▸ What is being asked
For the word "pink", count the lines of the data that include it and give only the total.

▸ Stored data
--- START ---
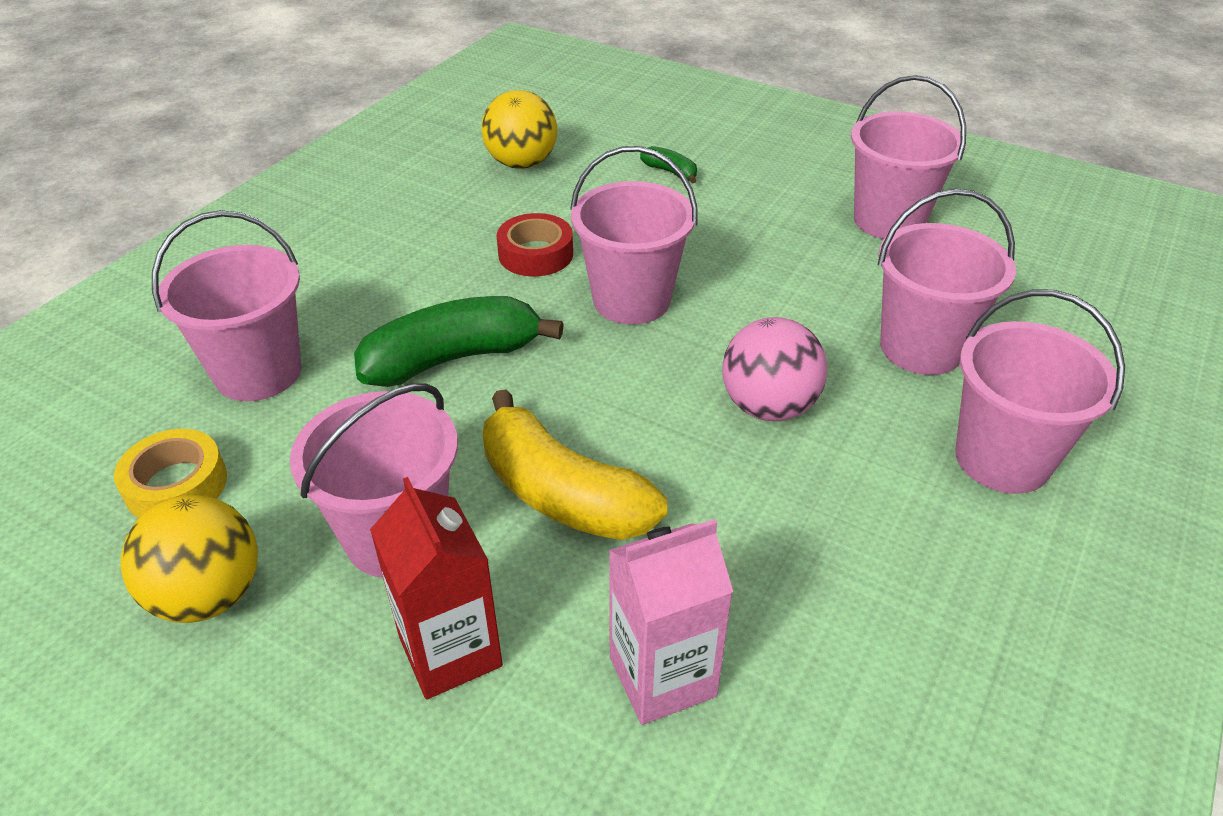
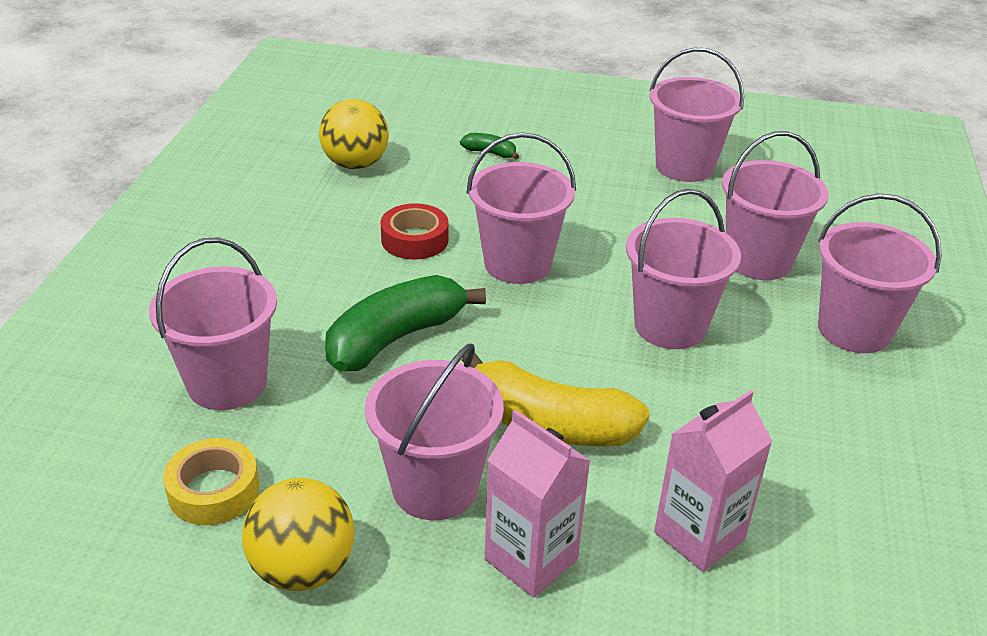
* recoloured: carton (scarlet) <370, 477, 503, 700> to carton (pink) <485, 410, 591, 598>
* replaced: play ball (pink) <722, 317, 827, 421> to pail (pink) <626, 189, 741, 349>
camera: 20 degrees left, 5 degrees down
--- END ---
▸ Response
2